• **Task to carry out**: The material below should be copied line for line, please, with pictures omitted.

• **Available data**:

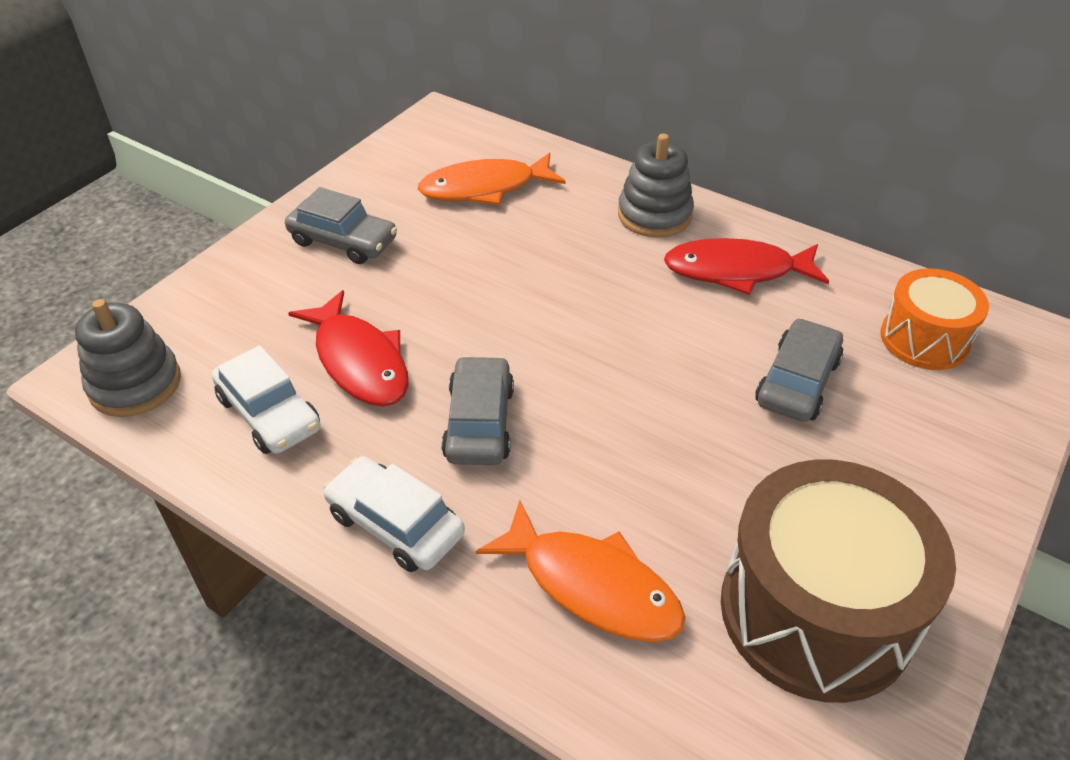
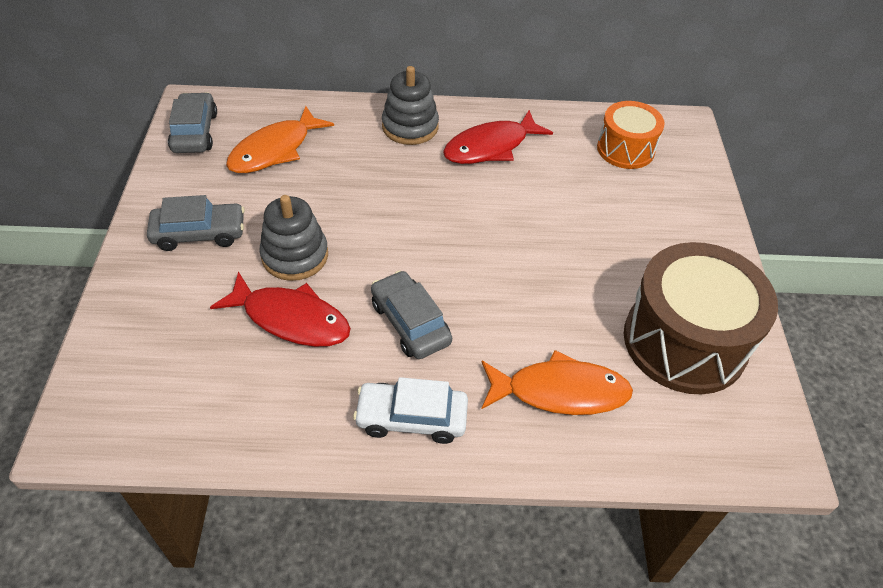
camera: 35 degrees left, 5 degrees up
(135, 384) = (126, 418): grey stacking toy -> grey stacking toy (295, 256)
(269, 413) = (256, 388): white car -> none
(797, 382) = (578, 207): grey car -> grey car (194, 132)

• **Result for this task**:
camera: 35 degrees left, 5 degrees up
(135, 384) = (126, 418): grey stacking toy -> grey stacking toy (295, 256)
(269, 413) = (256, 388): white car -> none
(797, 382) = (578, 207): grey car -> grey car (194, 132)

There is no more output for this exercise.